Exercise objective:
Count the lines in the entries below that contain the string "kern", matching case exactly, and give only the number.

Supplied information:
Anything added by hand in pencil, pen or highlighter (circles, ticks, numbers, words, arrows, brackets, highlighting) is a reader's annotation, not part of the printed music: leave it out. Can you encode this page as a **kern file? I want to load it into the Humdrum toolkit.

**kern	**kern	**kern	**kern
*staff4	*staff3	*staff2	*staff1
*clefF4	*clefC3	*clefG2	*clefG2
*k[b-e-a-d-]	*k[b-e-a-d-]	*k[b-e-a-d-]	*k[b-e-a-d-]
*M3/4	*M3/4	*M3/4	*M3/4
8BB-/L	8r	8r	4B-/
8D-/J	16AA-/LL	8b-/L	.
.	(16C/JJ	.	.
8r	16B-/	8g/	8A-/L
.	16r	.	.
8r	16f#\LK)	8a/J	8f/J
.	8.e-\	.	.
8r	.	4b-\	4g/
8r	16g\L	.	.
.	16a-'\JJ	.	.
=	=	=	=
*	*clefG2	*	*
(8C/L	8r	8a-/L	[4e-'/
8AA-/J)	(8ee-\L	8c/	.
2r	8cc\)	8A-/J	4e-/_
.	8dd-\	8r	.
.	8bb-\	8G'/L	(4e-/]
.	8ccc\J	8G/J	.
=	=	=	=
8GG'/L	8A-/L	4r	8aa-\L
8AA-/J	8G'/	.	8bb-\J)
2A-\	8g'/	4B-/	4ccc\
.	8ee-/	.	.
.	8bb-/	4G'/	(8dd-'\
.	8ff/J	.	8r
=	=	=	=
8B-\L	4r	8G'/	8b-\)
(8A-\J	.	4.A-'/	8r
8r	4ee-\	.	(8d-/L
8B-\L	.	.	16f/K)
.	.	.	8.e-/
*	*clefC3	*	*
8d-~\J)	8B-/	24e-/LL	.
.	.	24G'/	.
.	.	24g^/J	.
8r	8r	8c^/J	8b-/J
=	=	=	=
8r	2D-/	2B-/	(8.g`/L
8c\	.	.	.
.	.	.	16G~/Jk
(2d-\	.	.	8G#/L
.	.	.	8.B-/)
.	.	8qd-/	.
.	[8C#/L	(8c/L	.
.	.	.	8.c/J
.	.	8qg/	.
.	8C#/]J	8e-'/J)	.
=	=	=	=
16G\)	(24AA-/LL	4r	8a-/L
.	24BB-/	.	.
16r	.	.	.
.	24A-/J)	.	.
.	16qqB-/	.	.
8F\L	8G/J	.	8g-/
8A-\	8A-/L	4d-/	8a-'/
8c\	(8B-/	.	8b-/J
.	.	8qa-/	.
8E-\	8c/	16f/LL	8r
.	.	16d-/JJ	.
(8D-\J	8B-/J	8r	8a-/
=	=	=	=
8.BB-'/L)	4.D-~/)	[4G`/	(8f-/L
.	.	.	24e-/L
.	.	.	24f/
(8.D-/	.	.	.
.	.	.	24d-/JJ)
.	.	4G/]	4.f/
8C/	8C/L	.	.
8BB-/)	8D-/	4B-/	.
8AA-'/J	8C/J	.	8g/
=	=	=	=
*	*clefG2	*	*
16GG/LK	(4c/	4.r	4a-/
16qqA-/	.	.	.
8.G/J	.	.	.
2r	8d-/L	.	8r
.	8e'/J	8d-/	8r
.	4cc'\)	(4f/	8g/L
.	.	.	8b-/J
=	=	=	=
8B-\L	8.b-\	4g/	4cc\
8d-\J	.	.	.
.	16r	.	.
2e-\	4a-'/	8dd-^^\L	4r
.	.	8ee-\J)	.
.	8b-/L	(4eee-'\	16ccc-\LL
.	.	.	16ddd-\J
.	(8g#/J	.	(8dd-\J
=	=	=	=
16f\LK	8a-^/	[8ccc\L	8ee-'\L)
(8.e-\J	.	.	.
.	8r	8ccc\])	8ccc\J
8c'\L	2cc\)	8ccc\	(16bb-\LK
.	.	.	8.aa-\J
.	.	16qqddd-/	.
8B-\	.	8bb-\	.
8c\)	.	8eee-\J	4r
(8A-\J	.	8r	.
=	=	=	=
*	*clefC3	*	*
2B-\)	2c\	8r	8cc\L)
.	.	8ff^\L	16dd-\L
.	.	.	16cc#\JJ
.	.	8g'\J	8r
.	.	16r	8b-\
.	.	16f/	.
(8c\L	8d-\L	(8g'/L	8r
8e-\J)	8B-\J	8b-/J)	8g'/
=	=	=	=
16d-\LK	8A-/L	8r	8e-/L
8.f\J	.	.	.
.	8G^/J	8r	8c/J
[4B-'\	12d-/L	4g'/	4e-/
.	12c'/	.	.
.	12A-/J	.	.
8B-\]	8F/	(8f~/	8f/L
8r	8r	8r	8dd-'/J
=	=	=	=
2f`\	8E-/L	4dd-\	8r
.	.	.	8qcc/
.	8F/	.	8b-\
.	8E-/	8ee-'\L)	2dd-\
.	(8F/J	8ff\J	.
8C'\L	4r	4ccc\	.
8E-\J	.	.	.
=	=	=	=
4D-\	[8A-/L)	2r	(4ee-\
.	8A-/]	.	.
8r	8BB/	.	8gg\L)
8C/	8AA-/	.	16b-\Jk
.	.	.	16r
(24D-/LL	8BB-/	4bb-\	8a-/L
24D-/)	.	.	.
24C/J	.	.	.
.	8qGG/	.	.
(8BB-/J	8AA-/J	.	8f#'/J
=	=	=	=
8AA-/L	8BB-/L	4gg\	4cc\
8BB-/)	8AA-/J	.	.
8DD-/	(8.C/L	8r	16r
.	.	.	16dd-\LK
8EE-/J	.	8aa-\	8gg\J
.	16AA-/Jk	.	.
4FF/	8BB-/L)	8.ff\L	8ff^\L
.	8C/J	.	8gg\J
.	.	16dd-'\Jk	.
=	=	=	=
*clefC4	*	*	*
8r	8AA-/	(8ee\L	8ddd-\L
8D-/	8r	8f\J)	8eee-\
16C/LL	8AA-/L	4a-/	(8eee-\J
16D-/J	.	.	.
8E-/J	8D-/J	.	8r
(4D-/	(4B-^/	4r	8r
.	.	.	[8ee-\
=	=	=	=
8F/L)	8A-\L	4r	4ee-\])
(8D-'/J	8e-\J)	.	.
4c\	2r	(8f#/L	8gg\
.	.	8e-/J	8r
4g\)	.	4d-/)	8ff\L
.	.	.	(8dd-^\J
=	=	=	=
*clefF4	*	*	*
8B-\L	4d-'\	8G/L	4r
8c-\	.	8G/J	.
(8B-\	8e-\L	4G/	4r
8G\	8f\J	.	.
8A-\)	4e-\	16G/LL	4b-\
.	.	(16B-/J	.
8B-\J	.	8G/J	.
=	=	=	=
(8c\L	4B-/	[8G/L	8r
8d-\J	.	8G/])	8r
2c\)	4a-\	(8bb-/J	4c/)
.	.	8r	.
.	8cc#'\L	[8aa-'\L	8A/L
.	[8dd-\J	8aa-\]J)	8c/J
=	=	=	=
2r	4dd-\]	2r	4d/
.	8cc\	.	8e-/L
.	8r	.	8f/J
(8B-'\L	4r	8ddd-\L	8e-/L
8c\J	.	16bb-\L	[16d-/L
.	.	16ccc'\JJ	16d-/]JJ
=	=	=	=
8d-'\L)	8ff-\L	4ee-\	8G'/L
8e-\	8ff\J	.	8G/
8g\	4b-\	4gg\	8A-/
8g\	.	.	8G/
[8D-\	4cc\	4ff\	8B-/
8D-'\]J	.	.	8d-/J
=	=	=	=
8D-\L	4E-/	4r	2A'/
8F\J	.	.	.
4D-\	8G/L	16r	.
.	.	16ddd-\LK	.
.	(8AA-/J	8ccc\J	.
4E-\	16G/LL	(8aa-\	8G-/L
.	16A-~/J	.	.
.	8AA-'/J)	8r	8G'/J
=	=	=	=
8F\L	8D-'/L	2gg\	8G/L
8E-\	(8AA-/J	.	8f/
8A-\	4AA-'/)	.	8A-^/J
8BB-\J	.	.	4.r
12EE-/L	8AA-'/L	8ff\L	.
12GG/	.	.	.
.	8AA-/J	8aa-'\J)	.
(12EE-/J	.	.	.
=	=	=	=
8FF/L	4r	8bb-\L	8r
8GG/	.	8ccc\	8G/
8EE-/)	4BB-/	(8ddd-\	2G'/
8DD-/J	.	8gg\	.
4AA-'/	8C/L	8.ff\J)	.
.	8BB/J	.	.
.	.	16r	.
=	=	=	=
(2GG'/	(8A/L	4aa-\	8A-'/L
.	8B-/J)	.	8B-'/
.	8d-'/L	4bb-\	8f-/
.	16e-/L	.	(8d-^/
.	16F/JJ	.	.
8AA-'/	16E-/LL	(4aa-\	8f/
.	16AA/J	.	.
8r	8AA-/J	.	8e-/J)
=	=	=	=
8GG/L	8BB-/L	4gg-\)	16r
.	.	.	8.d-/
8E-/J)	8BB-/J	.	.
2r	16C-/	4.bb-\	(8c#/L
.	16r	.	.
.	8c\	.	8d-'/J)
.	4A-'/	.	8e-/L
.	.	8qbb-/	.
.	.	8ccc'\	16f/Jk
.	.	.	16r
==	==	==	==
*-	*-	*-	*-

Complete response:
2